## Spatial reasoning data
--
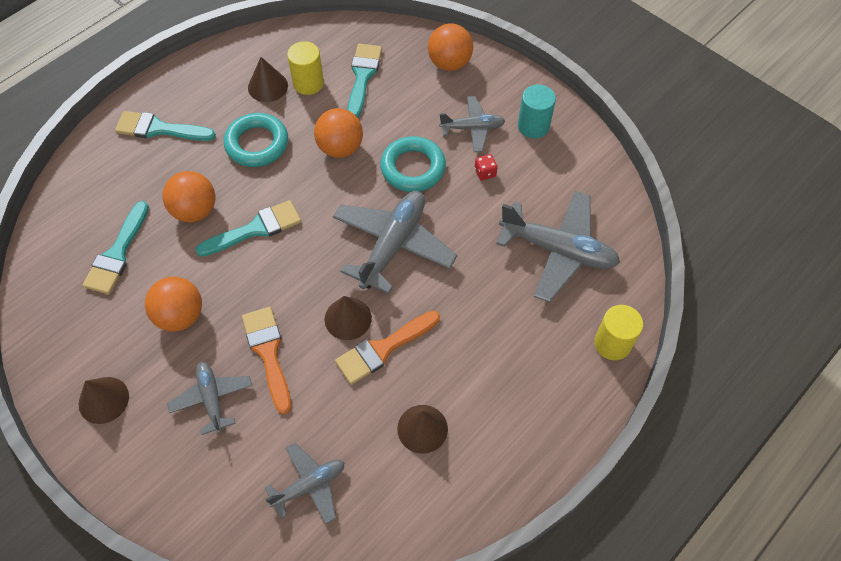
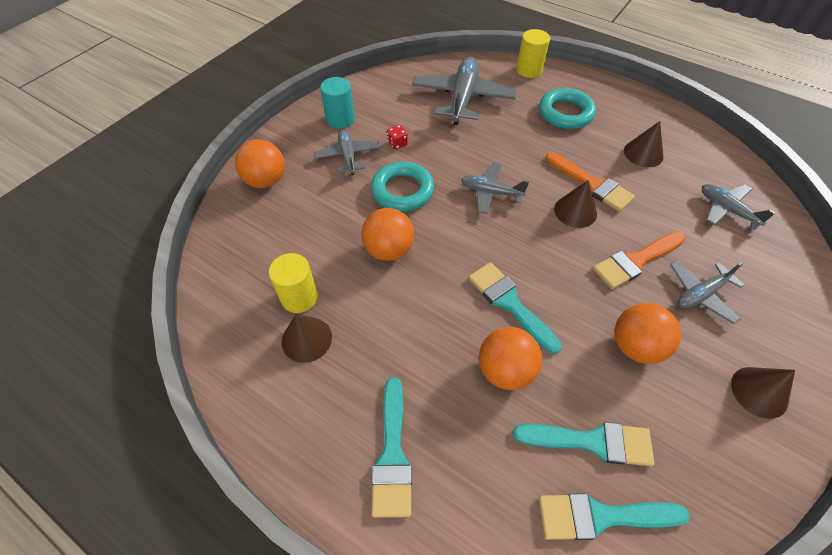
camera: 100 degrees left, 5 degrees down
(257, 144) = (397, 329): turquoise ring -> turquoise ring (565, 113)
(363, 76) = (287, 248): turquoise brush -> turquoise brush (601, 516)
(393, 245) = (490, 192): grey plane -> grey plane, size x0.58

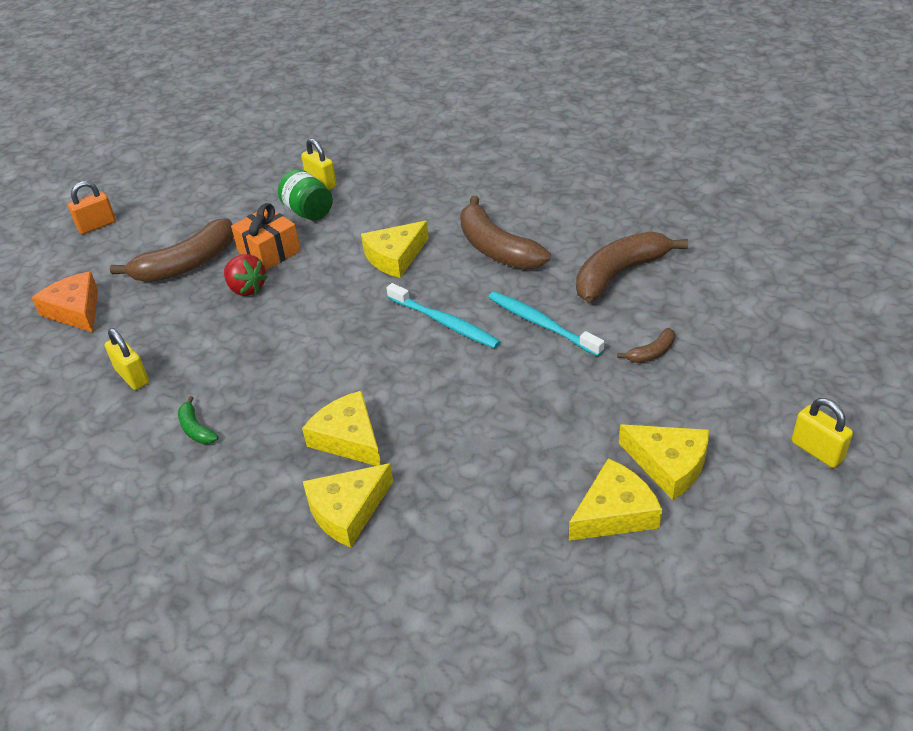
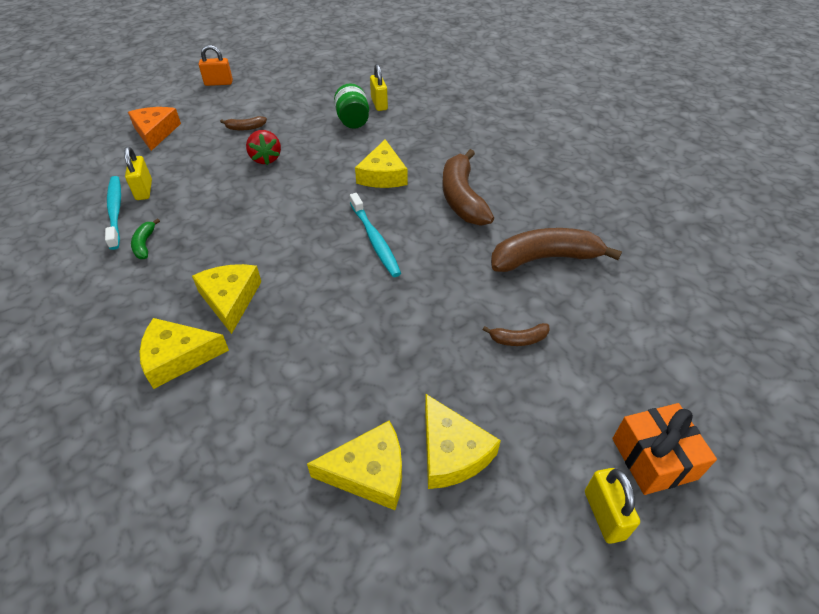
camera: 25 degrees right, 5 degrees up
(186, 264) = (245, 128): brown banana -> brown banana, size x0.46
(269, 251) = (303, 139): orange gift -> orange gift (654, 458)
(395, 257) = (382, 175): yellow cheese -> yellow cheese turned 75 degrees counterclockwise
(541, 324) = (446, 273): turquoise toothbrush -> turquoise toothbrush (115, 211)

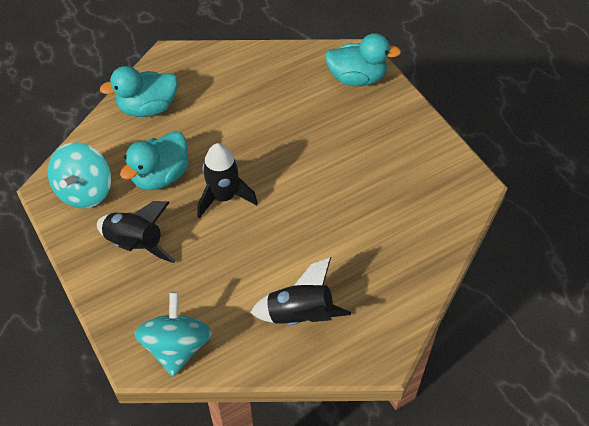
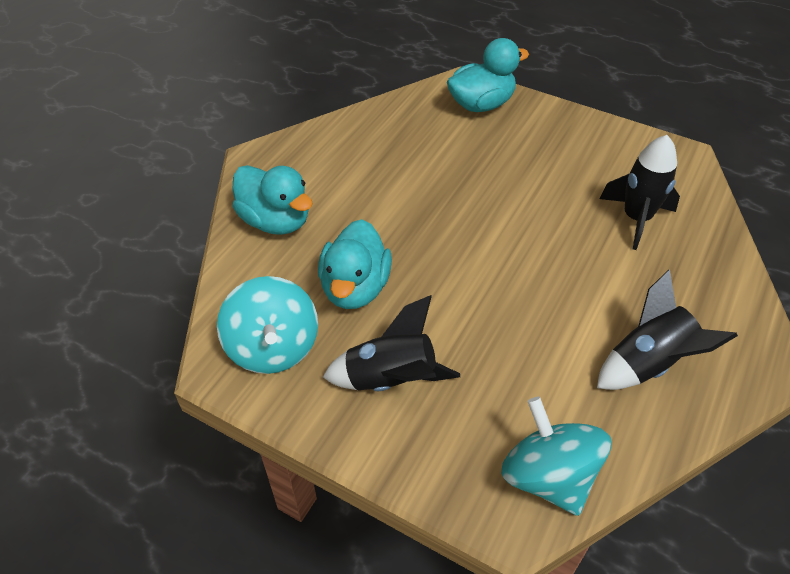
camera: 30 degrees left, 5 degrees down
(148, 108) = (276, 221): turquoise duck -> turquoise duck turned 90 degrees counterclockwise
(224, 197) = (449, 277): black rocket -> black rocket (636, 218)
--
## Work to be completed
May I have exactly the lines from the one containing "camera: 30 degrees left, 5 degrees down" through the last line of the data, both included?

## Exercise response
camera: 30 degrees left, 5 degrees down
(148, 108) = (276, 221): turquoise duck -> turquoise duck turned 90 degrees counterclockwise
(224, 197) = (449, 277): black rocket -> black rocket (636, 218)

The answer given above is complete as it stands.